> _DATA TO EXAMINE_

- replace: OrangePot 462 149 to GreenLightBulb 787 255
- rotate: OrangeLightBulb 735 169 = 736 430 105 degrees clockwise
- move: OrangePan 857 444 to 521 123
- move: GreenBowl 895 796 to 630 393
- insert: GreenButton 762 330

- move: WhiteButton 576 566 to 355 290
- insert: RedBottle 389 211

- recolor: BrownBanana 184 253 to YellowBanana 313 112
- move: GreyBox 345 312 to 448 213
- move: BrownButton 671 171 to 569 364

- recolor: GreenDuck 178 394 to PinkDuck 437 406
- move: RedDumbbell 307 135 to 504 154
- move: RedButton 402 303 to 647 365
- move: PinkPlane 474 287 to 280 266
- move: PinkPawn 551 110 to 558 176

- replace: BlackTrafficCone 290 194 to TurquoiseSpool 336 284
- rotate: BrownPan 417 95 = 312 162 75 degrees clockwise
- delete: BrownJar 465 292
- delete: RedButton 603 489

> _WHAT YOU NEED TO DO_
Exactly and in full, write out the lines from the one containing "- move: OrangePan 857 444 to 521 123" through the end of the listing.

> _SOLUTION FOR THIS EXERCISE_
- move: OrangePan 857 444 to 521 123
- move: GreenBowl 895 796 to 630 393
- insert: GreenButton 762 330

- move: WhiteButton 576 566 to 355 290
- insert: RedBottle 389 211

- recolor: BrownBanana 184 253 to YellowBanana 313 112
- move: GreyBox 345 312 to 448 213
- move: BrownButton 671 171 to 569 364

- recolor: GreenDuck 178 394 to PinkDuck 437 406
- move: RedDumbbell 307 135 to 504 154
- move: RedButton 402 303 to 647 365
- move: PinkPlane 474 287 to 280 266
- move: PinkPawn 551 110 to 558 176

- replace: BlackTrafficCone 290 194 to TurquoiseSpool 336 284
- rotate: BrownPan 417 95 = 312 162 75 degrees clockwise
- delete: BrownJar 465 292
- delete: RedButton 603 489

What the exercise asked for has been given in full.